EXERCISE BRIEF - Give back an exact copy of the lines from the start of the material through the line bearing "grey ball: 3 -> 6". Include both ends and nothing else.

RECORDS SHOWN -
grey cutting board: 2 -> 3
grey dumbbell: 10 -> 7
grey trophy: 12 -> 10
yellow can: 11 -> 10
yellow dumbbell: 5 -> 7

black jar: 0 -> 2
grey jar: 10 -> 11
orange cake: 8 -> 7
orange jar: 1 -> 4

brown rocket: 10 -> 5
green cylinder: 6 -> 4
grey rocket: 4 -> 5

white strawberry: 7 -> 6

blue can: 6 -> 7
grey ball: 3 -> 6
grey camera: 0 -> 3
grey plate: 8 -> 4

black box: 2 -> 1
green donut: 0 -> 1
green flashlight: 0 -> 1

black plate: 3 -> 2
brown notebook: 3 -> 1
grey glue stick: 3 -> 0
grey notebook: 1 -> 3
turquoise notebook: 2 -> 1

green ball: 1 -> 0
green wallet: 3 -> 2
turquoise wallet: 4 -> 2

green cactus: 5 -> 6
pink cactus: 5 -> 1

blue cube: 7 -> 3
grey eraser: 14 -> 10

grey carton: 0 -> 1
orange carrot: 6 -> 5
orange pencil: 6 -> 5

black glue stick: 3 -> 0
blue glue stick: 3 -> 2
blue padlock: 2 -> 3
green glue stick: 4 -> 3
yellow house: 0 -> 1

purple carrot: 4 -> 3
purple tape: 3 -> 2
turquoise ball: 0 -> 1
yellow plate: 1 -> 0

THE COMPLETED TASK -
grey cutting board: 2 -> 3
grey dumbbell: 10 -> 7
grey trophy: 12 -> 10
yellow can: 11 -> 10
yellow dumbbell: 5 -> 7

black jar: 0 -> 2
grey jar: 10 -> 11
orange cake: 8 -> 7
orange jar: 1 -> 4

brown rocket: 10 -> 5
green cylinder: 6 -> 4
grey rocket: 4 -> 5

white strawberry: 7 -> 6

blue can: 6 -> 7
grey ball: 3 -> 6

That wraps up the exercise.